WHAT THE TASK REQUIRES: Could you reproduce every record below exactly as written?

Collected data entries
──────────────────────────────

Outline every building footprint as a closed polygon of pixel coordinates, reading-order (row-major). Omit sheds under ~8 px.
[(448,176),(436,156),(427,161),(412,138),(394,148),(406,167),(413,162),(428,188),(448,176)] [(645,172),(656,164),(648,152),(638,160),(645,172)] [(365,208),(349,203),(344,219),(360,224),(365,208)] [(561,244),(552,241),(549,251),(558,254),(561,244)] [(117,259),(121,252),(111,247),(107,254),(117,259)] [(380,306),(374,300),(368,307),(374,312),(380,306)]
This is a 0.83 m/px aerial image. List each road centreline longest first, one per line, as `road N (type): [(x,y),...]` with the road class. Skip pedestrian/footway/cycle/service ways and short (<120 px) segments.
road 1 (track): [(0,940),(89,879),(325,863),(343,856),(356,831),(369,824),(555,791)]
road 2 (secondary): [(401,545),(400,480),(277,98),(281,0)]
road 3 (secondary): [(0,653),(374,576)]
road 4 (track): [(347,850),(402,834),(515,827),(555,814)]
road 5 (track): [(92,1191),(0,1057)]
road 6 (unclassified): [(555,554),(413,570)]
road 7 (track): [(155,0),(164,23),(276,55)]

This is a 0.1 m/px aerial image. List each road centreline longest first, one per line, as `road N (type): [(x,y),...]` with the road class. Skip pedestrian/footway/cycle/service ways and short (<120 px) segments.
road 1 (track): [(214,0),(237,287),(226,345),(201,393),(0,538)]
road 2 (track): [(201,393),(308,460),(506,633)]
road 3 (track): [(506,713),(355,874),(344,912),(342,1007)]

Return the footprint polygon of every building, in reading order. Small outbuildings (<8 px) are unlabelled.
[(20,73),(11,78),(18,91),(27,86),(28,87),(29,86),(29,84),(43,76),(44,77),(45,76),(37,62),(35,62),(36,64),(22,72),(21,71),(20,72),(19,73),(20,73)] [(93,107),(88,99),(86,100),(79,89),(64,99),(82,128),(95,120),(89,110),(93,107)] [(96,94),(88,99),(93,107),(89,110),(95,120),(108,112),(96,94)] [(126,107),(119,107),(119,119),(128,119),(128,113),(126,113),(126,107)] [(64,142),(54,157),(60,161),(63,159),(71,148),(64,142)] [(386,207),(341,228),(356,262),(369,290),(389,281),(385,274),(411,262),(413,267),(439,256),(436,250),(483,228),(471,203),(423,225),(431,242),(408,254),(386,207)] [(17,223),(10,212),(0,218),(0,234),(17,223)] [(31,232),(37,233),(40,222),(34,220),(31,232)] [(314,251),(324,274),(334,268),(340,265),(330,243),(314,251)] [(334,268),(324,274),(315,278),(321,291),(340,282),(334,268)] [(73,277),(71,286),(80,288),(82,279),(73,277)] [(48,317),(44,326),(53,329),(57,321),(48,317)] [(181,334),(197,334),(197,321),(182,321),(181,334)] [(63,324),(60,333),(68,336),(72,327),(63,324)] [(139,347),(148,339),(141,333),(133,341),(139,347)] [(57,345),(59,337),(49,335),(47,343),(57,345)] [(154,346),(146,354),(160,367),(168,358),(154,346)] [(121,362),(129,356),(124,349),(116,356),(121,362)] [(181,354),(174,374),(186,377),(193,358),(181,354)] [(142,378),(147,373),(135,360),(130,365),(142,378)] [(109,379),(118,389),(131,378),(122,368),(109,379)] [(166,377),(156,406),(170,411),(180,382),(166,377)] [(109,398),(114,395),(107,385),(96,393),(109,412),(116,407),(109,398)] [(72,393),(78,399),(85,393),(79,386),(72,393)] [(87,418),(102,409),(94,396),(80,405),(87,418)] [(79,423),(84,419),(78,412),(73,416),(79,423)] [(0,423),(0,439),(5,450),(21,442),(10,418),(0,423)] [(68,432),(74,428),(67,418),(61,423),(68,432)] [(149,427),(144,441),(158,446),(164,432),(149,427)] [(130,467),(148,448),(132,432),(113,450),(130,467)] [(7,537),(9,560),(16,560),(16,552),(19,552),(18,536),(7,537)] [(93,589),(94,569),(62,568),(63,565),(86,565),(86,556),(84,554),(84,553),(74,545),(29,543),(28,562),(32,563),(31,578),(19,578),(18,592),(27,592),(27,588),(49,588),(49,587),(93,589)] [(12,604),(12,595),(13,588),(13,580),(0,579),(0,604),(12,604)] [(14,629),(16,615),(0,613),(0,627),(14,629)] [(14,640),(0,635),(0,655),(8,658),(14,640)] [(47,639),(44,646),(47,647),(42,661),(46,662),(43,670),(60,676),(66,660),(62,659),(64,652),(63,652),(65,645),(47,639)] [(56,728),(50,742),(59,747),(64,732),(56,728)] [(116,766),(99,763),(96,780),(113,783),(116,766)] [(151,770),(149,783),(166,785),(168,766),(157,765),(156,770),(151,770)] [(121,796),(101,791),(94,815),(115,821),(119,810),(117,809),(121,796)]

──────────────────────────────

COMPLETED EXERCISE:
Outline every building footprint as a closed polygon of pixel coordinates, reading-order (row-major). Omit sheds under ~8 px.
[(448,176),(436,156),(427,161),(412,138),(394,148),(406,167),(413,162),(428,188),(448,176)] [(645,172),(656,164),(648,152),(638,160),(645,172)] [(365,208),(349,203),(344,219),(360,224),(365,208)] [(561,244),(552,241),(549,251),(558,254),(561,244)] [(117,259),(121,252),(111,247),(107,254),(117,259)] [(380,306),(374,300),(368,307),(374,312),(380,306)]
This is a 0.83 m/px aerial image. List each road centreline longest first, one per line, as `road N (type): [(x,y),...]` with the road class. Skip pedestrian/footway/cycle/service ways and short (<120 px) segments.
road 1 (track): [(0,940),(89,879),(325,863),(343,856),(356,831),(369,824),(555,791)]
road 2 (secondary): [(401,545),(400,480),(277,98),(281,0)]
road 3 (secondary): [(0,653),(374,576)]
road 4 (track): [(347,850),(402,834),(515,827),(555,814)]
road 5 (track): [(92,1191),(0,1057)]
road 6 (unclassified): [(555,554),(413,570)]
road 7 (track): [(155,0),(164,23),(276,55)]

This is a 0.1 m/px aerial image. List each road centreline longest first, one per line, as `road N (type): [(x,y),...]` with the road class. Skip pedestrian/footway/cycle/service ways and short (<120 px) segments.
road 1 (track): [(214,0),(237,287),(226,345),(201,393),(0,538)]
road 2 (track): [(201,393),(308,460),(506,633)]
road 3 (track): [(506,713),(355,874),(344,912),(342,1007)]

Return the footprint polygon of every building, in reading order. Small outbuildings (<8 px) are unlabelled.
[(20,73),(11,78),(18,91),(27,86),(28,87),(29,86),(29,84),(43,76),(44,77),(45,76),(37,62),(35,62),(36,64),(22,72),(21,71),(20,72),(19,73),(20,73)] [(93,107),(88,99),(86,100),(79,89),(64,99),(82,128),(95,120),(89,110),(93,107)] [(96,94),(88,99),(93,107),(89,110),(95,120),(108,112),(96,94)] [(126,107),(119,107),(119,119),(128,119),(128,113),(126,113),(126,107)] [(64,142),(54,157),(60,161),(63,159),(71,148),(64,142)] [(386,207),(341,228),(356,262),(369,290),(389,281),(385,274),(411,262),(413,267),(439,256),(436,250),(483,228),(471,203),(423,225),(431,242),(408,254),(386,207)] [(17,223),(10,212),(0,218),(0,234),(17,223)] [(31,232),(37,233),(40,222),(34,220),(31,232)] [(314,251),(324,274),(334,268),(340,265),(330,243),(314,251)] [(334,268),(324,274),(315,278),(321,291),(340,282),(334,268)] [(73,277),(71,286),(80,288),(82,279),(73,277)] [(48,317),(44,326),(53,329),(57,321),(48,317)] [(181,334),(197,334),(197,321),(182,321),(181,334)] [(63,324),(60,333),(68,336),(72,327),(63,324)] [(139,347),(148,339),(141,333),(133,341),(139,347)] [(57,345),(59,337),(49,335),(47,343),(57,345)] [(154,346),(146,354),(160,367),(168,358),(154,346)] [(121,362),(129,356),(124,349),(116,356),(121,362)] [(181,354),(174,374),(186,377),(193,358),(181,354)] [(142,378),(147,373),(135,360),(130,365),(142,378)] [(109,379),(118,389),(131,378),(122,368),(109,379)] [(166,377),(156,406),(170,411),(180,382),(166,377)] [(109,398),(114,395),(107,385),(96,393),(109,412),(116,407),(109,398)] [(72,393),(78,399),(85,393),(79,386),(72,393)] [(87,418),(102,409),(94,396),(80,405),(87,418)] [(79,423),(84,419),(78,412),(73,416),(79,423)] [(0,423),(0,439),(5,450),(21,442),(10,418),(0,423)] [(68,432),(74,428),(67,418),(61,423),(68,432)] [(149,427),(144,441),(158,446),(164,432),(149,427)] [(130,467),(148,448),(132,432),(113,450),(130,467)] [(7,537),(9,560),(16,560),(16,552),(19,552),(18,536),(7,537)] [(93,589),(94,569),(62,568),(63,565),(86,565),(86,556),(84,554),(84,553),(74,545),(29,543),(28,562),(32,563),(31,578),(19,578),(18,592),(27,592),(27,588),(49,588),(49,587),(93,589)] [(12,604),(12,595),(13,588),(13,580),(0,579),(0,604),(12,604)] [(14,629),(16,615),(0,613),(0,627),(14,629)] [(14,640),(0,635),(0,655),(8,658),(14,640)] [(47,639),(44,646),(47,647),(42,661),(46,662),(43,670),(60,676),(66,660),(62,659),(64,652),(63,652),(65,645),(47,639)] [(56,728),(50,742),(59,747),(64,732),(56,728)] [(116,766),(99,763),(96,780),(113,783),(116,766)] [(151,770),(149,783),(166,785),(168,766),(157,765),(156,770),(151,770)] [(121,796),(101,791),(94,815),(115,821),(119,810),(117,809),(121,796)]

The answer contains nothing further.